Exercise goal:
For this task, output every entry below exactly and omit the pictures.

Recorded data:
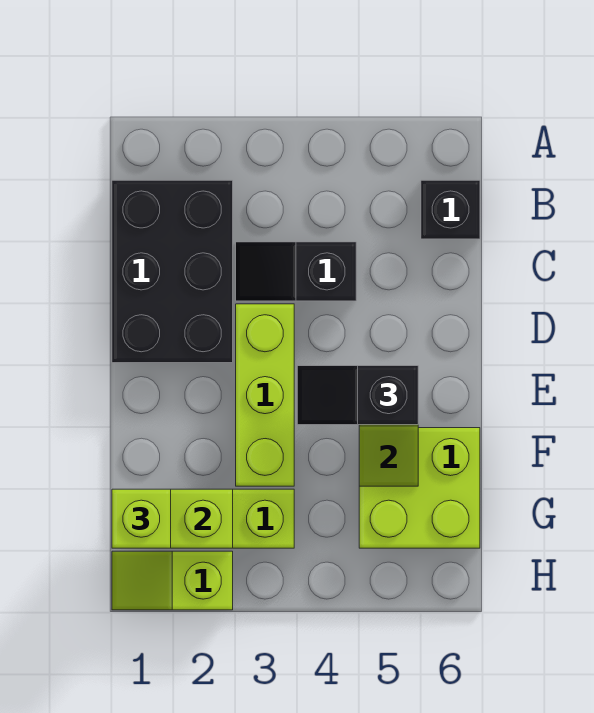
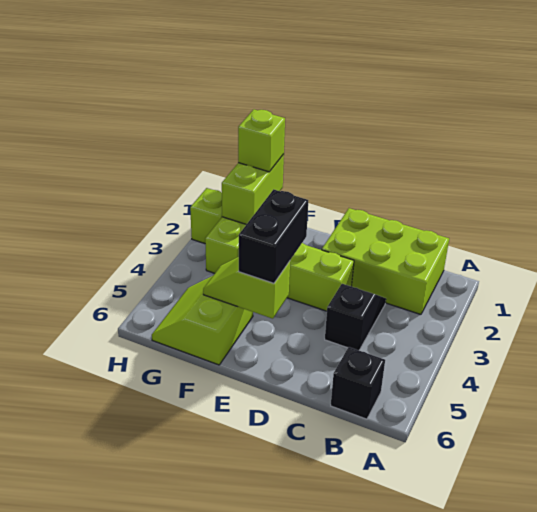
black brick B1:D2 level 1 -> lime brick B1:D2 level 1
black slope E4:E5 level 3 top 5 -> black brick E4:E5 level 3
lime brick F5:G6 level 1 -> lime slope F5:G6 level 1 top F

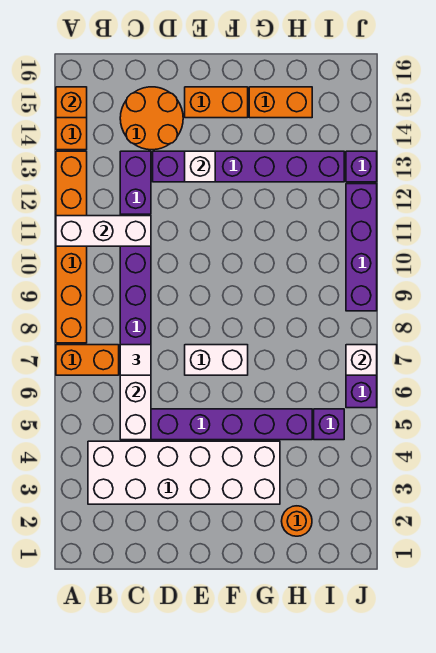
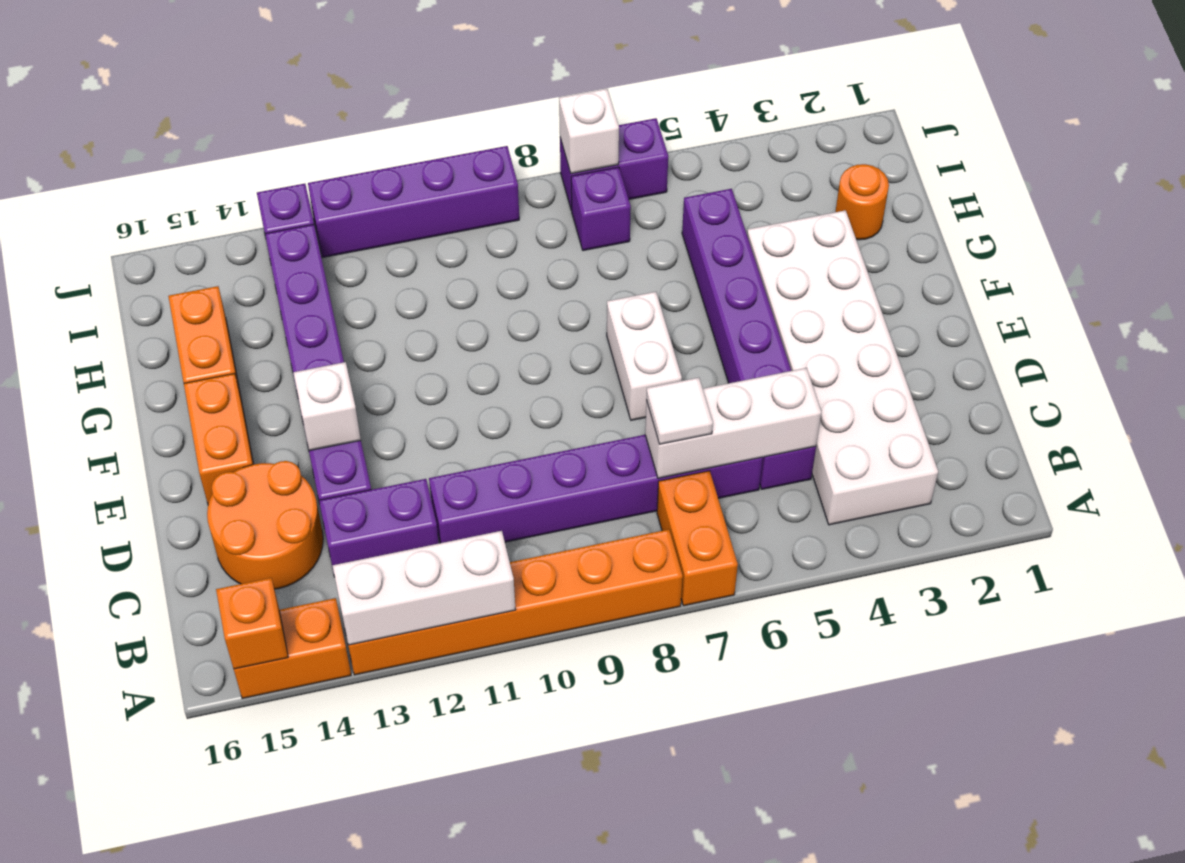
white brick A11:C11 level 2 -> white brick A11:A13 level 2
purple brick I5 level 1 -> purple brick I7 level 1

Task result:
black brick B1:D2 level 1 -> lime brick B1:D2 level 1
black slope E4:E5 level 3 top 5 -> black brick E4:E5 level 3
lime brick F5:G6 level 1 -> lime slope F5:G6 level 1 top F

white brick A11:C11 level 2 -> white brick A11:A13 level 2
purple brick I5 level 1 -> purple brick I7 level 1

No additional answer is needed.